What the task requires:
In the data below, one line contains "turquoise spray bottle: 2 -> 1" and a later one contains "orange brush: 3 -> 6". Print both, with every line between them, exactly and alone.
============
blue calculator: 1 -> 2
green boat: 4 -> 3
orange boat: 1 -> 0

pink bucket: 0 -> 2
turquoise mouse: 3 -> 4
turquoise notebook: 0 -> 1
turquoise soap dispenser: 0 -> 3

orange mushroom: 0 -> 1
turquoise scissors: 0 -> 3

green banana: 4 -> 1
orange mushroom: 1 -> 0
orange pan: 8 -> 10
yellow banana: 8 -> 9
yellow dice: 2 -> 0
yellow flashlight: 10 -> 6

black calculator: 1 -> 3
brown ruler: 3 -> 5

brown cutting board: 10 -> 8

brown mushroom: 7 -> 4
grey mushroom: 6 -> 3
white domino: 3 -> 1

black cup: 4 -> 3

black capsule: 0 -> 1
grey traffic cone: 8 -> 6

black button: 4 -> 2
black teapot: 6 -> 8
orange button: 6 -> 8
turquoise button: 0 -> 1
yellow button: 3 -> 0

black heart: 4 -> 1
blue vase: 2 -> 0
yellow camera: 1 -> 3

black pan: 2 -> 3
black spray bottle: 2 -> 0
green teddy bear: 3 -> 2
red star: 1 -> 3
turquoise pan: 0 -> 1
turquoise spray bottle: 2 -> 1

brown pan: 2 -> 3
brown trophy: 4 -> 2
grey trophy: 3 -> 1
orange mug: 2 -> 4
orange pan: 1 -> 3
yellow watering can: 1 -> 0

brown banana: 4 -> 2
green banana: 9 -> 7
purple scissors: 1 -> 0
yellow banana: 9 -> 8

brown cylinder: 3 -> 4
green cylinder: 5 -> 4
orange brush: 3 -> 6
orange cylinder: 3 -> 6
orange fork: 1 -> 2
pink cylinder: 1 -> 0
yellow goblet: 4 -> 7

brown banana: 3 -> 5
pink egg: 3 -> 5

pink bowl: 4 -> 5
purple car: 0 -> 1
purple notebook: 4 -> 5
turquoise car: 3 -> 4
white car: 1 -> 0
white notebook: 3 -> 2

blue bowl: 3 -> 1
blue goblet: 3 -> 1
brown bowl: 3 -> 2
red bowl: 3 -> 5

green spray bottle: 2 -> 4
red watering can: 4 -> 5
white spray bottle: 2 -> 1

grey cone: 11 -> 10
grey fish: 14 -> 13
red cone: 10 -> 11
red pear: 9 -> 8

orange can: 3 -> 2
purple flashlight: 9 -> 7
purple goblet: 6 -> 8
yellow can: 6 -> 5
============
Solution for this exercise:
turquoise spray bottle: 2 -> 1

brown pan: 2 -> 3
brown trophy: 4 -> 2
grey trophy: 3 -> 1
orange mug: 2 -> 4
orange pan: 1 -> 3
yellow watering can: 1 -> 0

brown banana: 4 -> 2
green banana: 9 -> 7
purple scissors: 1 -> 0
yellow banana: 9 -> 8

brown cylinder: 3 -> 4
green cylinder: 5 -> 4
orange brush: 3 -> 6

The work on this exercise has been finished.